→ **Work to be completed**
Where a line of the data holds the word "truck", copy that line.

Collection entries
[Start of section]

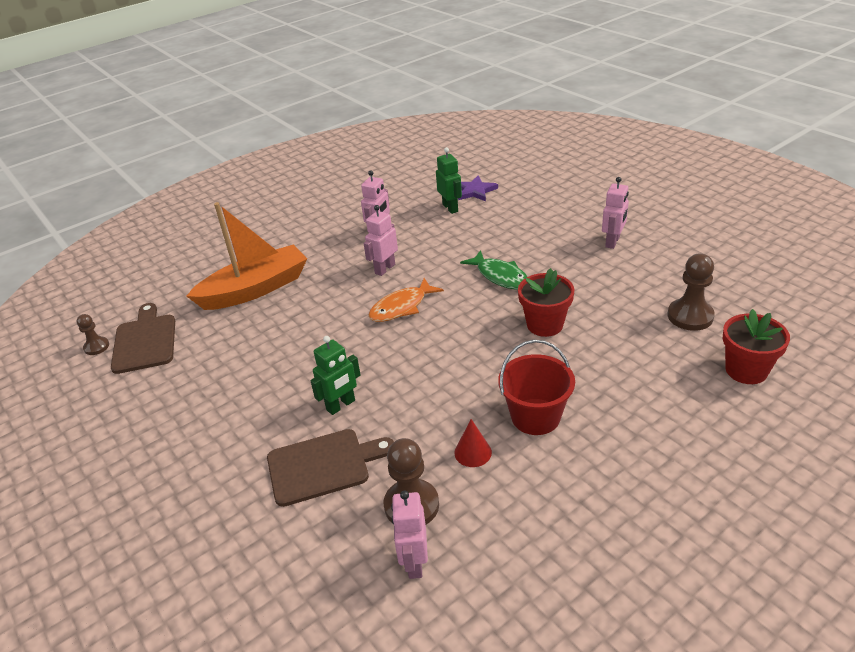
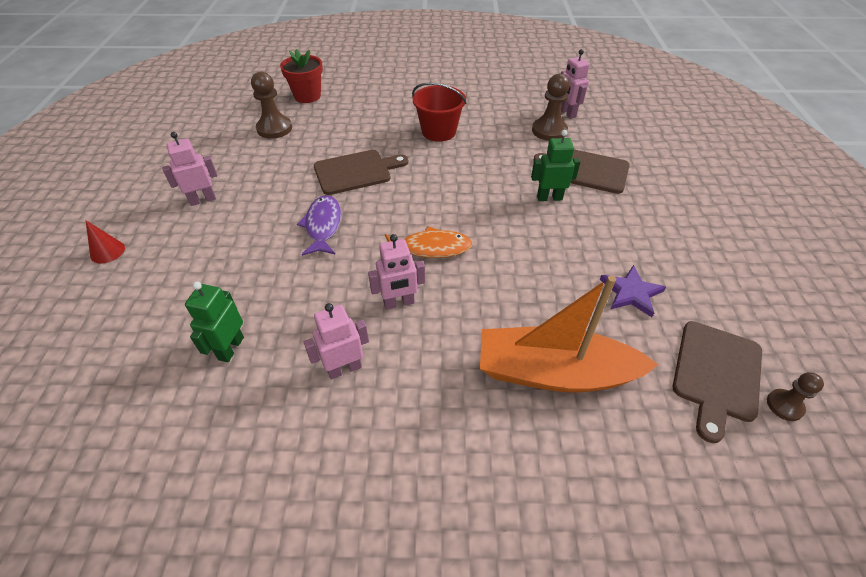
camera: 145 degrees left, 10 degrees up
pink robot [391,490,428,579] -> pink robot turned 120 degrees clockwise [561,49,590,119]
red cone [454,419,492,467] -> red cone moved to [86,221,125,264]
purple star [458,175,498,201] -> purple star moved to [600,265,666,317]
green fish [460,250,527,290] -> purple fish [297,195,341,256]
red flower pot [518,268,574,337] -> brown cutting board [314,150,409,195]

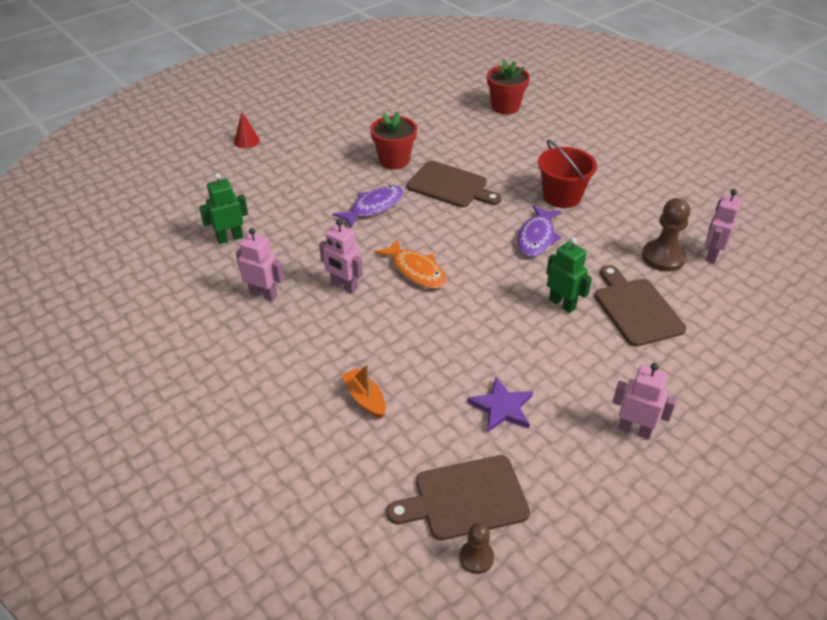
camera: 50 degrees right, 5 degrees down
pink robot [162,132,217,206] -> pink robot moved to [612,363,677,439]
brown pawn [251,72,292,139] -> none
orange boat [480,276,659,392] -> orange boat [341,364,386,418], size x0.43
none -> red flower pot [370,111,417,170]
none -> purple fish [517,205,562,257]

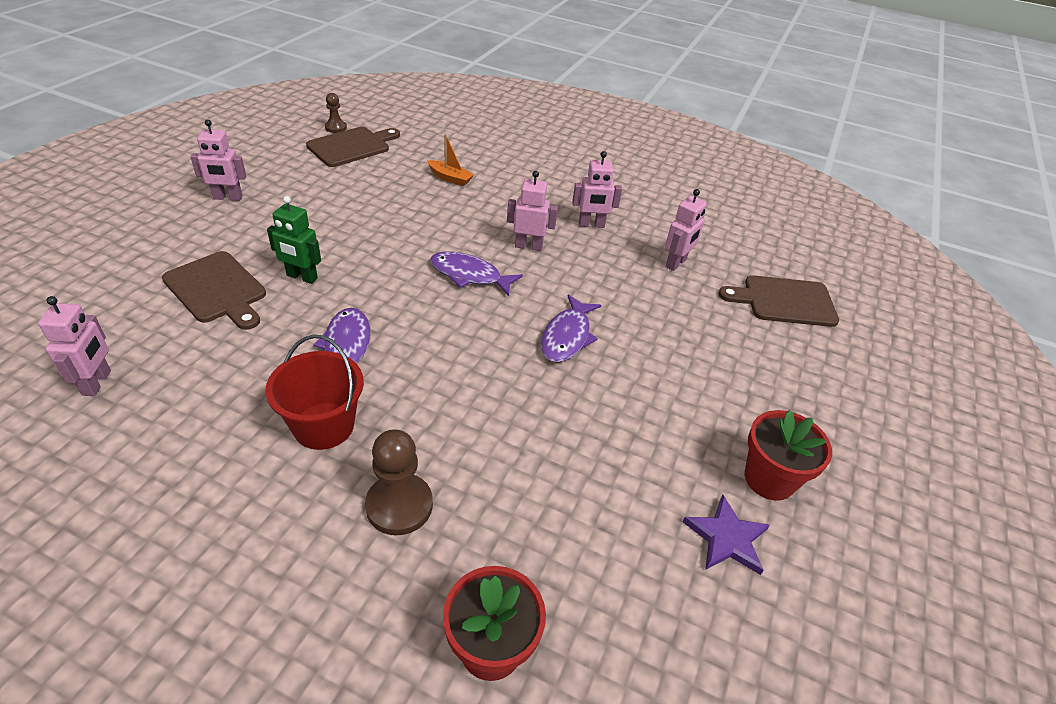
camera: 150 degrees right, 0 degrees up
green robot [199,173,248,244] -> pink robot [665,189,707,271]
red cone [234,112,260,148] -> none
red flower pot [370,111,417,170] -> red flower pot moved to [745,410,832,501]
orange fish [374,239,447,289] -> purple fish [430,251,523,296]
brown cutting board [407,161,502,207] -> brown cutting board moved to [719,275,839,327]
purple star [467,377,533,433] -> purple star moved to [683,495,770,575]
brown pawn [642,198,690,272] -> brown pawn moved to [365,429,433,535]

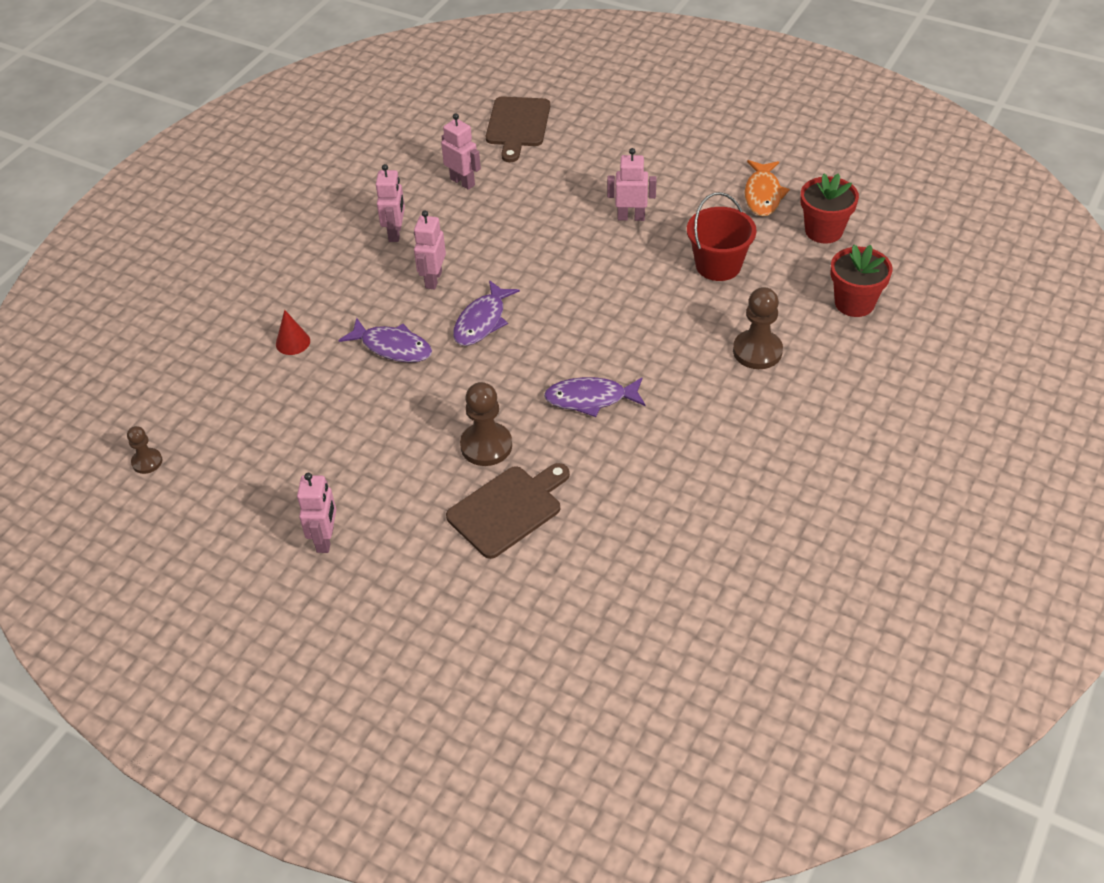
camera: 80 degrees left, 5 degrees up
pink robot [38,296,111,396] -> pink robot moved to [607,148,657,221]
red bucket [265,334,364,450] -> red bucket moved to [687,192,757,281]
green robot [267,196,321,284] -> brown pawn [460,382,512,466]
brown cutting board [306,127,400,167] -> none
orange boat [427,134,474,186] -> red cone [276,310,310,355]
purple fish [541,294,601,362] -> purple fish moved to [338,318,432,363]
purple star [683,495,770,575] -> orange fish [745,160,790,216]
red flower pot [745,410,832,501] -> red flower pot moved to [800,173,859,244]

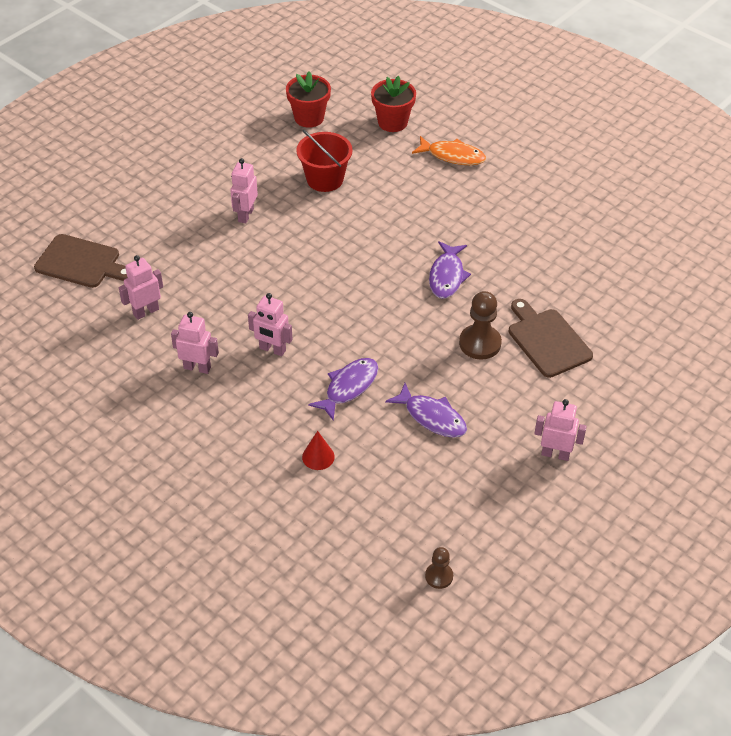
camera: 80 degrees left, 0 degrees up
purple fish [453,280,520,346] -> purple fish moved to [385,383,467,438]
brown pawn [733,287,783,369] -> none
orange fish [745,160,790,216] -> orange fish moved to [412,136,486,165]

[End of section]
[Start of section]

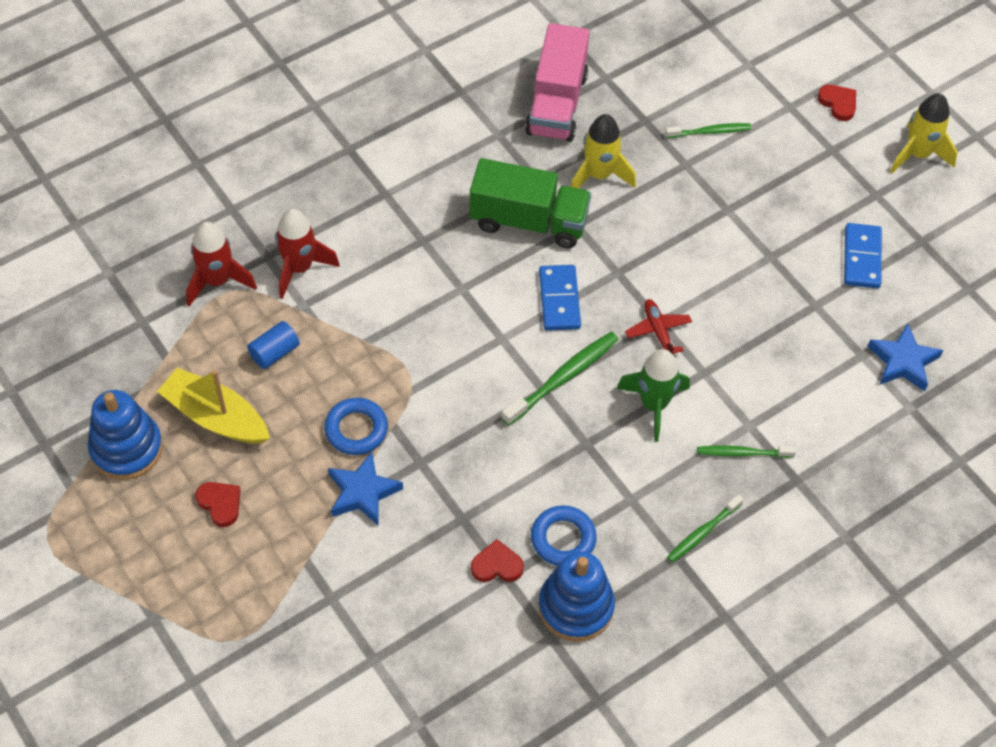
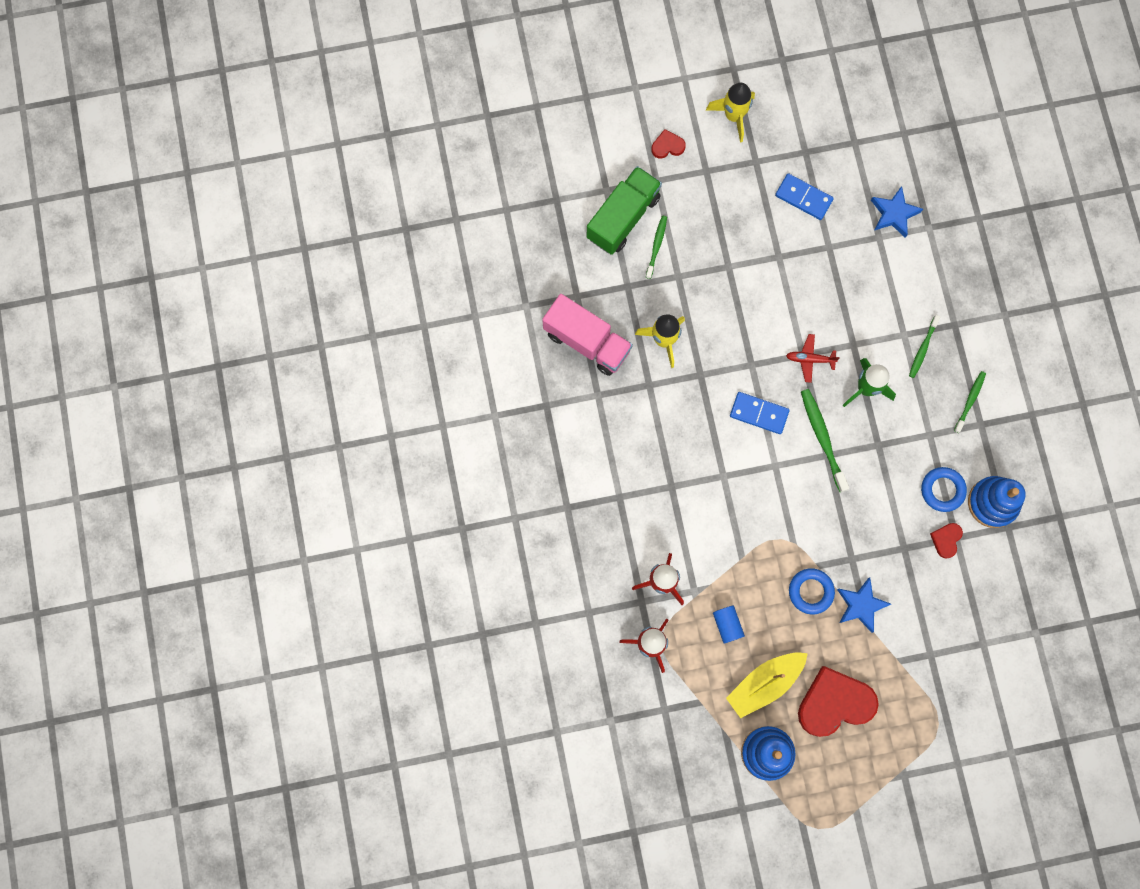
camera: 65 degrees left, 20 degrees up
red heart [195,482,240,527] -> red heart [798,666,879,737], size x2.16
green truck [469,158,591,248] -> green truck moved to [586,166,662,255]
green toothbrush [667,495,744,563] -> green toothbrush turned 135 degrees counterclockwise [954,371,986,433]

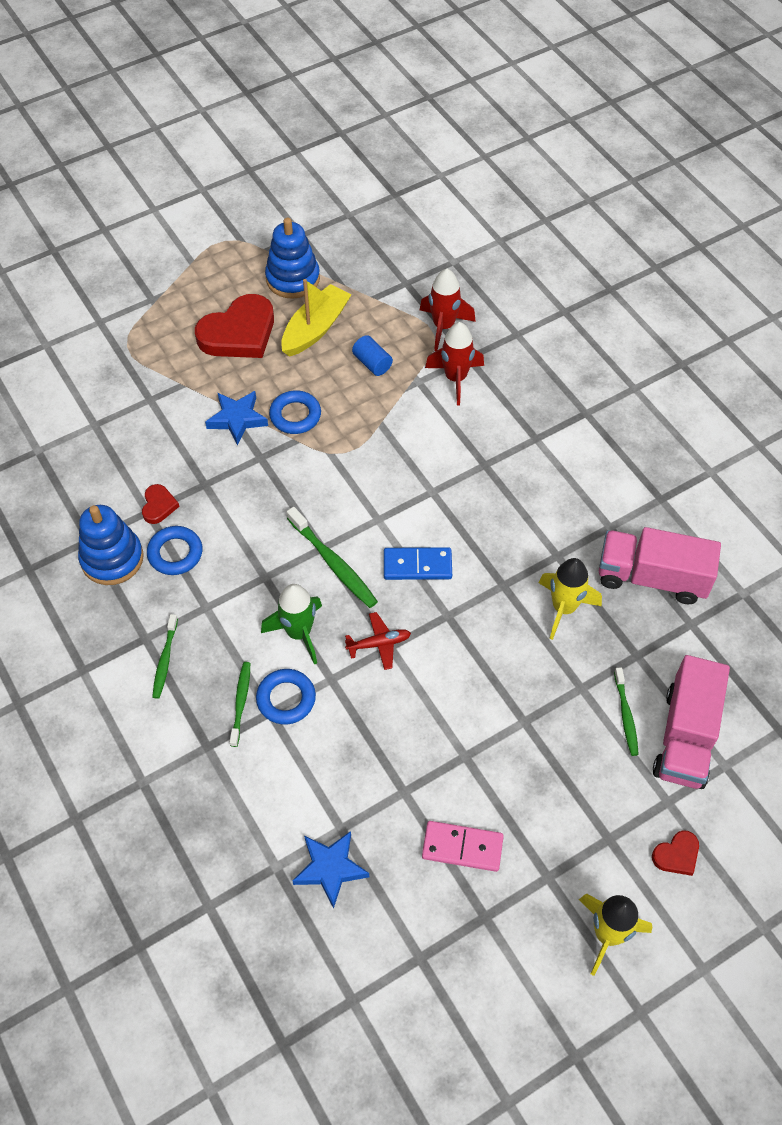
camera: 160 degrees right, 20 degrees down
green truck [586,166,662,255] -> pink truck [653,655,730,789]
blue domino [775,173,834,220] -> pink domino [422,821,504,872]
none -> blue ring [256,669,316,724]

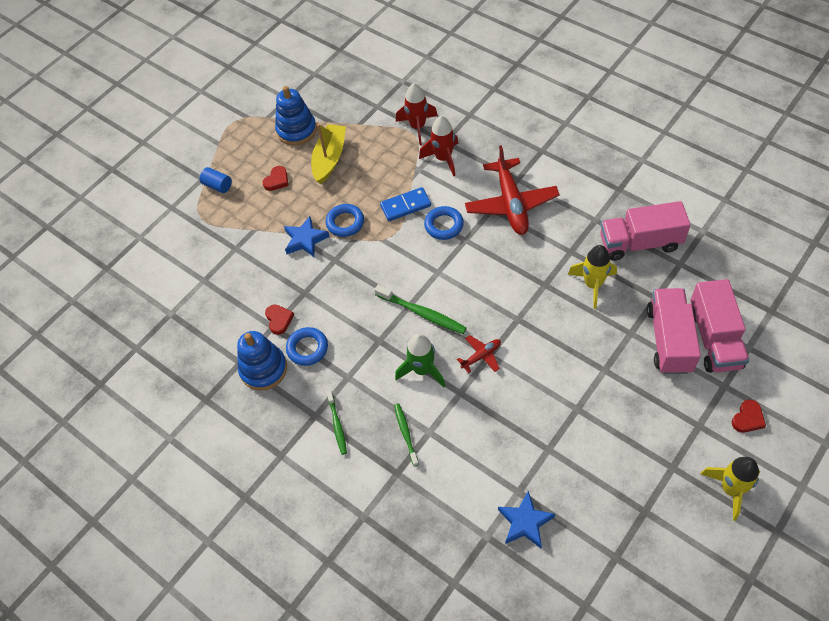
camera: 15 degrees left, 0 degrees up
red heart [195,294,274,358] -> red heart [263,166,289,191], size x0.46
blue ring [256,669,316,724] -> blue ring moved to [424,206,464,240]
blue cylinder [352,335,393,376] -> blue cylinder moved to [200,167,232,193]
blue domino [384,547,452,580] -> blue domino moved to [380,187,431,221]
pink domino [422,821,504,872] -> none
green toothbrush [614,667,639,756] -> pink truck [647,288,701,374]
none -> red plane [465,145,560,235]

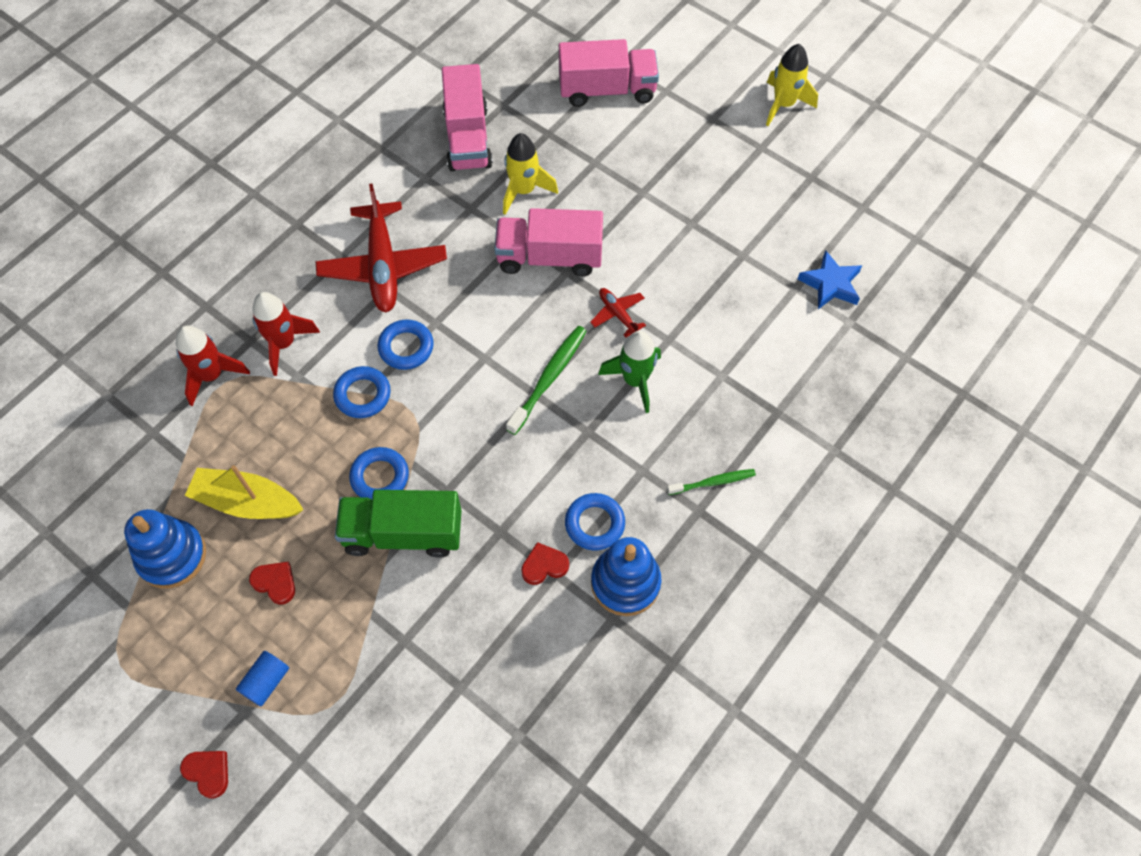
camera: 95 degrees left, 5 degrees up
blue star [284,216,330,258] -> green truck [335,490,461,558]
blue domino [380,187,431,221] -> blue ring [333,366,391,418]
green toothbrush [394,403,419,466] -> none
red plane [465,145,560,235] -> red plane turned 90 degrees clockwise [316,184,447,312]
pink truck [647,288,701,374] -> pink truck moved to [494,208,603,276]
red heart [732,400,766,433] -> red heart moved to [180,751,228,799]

[End of section]

→ **Final answer**
green truck [469,158,591,248] -> green truck moved to [586,166,662,255]
green truck [586,166,662,255] -> pink truck [653,655,730,789]
green toothbrush [614,667,639,756] -> pink truck [647,288,701,374]
blue star [284,216,330,258] -> green truck [335,490,461,558]
pink truck [647,288,701,374] -> pink truck moved to [494,208,603,276]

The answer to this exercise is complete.